= Exercise instructions =
The records beneath should be restated word for word.

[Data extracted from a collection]
Content starts

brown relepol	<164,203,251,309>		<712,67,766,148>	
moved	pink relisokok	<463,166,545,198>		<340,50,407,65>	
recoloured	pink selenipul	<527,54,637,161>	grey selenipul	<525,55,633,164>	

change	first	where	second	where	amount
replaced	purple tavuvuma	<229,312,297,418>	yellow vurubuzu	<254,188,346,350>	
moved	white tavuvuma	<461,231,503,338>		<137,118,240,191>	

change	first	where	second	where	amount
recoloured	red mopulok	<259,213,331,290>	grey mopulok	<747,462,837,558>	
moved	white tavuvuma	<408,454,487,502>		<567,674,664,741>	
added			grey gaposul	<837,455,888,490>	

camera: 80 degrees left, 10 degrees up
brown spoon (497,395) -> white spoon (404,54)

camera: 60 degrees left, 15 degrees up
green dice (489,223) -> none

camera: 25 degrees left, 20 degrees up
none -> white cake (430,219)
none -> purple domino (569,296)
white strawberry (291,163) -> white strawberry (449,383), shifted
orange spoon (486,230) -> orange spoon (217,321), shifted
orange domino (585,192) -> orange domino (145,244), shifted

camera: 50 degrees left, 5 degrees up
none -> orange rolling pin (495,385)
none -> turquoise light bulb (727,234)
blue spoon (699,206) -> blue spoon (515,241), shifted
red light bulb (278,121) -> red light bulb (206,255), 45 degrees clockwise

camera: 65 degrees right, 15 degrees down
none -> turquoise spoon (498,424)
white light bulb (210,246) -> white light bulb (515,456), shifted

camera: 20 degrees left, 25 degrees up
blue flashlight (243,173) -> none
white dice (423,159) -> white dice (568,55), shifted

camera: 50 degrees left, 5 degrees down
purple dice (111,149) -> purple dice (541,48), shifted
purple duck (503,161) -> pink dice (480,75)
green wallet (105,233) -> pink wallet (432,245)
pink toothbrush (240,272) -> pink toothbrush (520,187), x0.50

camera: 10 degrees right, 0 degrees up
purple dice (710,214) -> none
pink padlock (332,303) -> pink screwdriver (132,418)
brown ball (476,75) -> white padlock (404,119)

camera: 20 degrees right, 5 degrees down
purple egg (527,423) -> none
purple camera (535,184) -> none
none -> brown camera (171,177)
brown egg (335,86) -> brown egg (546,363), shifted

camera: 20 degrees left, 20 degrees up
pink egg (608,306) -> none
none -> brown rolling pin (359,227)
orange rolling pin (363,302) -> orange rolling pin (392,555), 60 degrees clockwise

Content ends

= Task response =
brown relepol	<164,203,251,309>		<712,67,766,148>	
moved	pink relisokok	<463,166,545,198>		<340,50,407,65>	
recoloured	pink selenipul	<527,54,637,161>	grey selenipul	<525,55,633,164>	

change	first	where	second	where	amount
replaced	purple tavuvuma	<229,312,297,418>	yellow vurubuzu	<254,188,346,350>	
moved	white tavuvuma	<461,231,503,338>		<137,118,240,191>	

change	first	where	second	where	amount
recoloured	red mopulok	<259,213,331,290>	grey mopulok	<747,462,837,558>	
moved	white tavuvuma	<408,454,487,502>		<567,674,664,741>	
added			grey gaposul	<837,455,888,490>	

camera: 80 degrees left, 10 degrees up
brown spoon (497,395) -> white spoon (404,54)

camera: 60 degrees left, 15 degrees up
green dice (489,223) -> none

camera: 25 degrees left, 20 degrees up
none -> white cake (430,219)
none -> purple domino (569,296)
white strawberry (291,163) -> white strawberry (449,383), shifted
orange spoon (486,230) -> orange spoon (217,321), shifted
orange domino (585,192) -> orange domino (145,244), shifted

camera: 50 degrees left, 5 degrees up
none -> orange rolling pin (495,385)
none -> turquoise light bulb (727,234)
blue spoon (699,206) -> blue spoon (515,241), shifted
red light bulb (278,121) -> red light bulb (206,255), 45 degrees clockwise

camera: 65 degrees right, 15 degrees down
none -> turquoise spoon (498,424)
white light bulb (210,246) -> white light bulb (515,456), shifted

camera: 20 degrees left, 25 degrees up
blue flashlight (243,173) -> none
white dice (423,159) -> white dice (568,55), shifted

camera: 50 degrees left, 5 degrees down
purple dice (111,149) -> purple dice (541,48), shifted
purple duck (503,161) -> pink dice (480,75)
green wallet (105,233) -> pink wallet (432,245)
pink toothbrush (240,272) -> pink toothbrush (520,187), x0.50

camera: 10 degrees right, 0 degrees up
purple dice (710,214) -> none
pink padlock (332,303) -> pink screwdriver (132,418)
brown ball (476,75) -> white padlock (404,119)

camera: 20 degrees right, 5 degrees down
purple egg (527,423) -> none
purple camera (535,184) -> none
none -> brown camera (171,177)
brown egg (335,86) -> brown egg (546,363), shifted

camera: 20 degrees left, 20 degrees up
pink egg (608,306) -> none
none -> brown rolling pin (359,227)
orange rolling pin (363,302) -> orange rolling pin (392,555), 60 degrees clockwise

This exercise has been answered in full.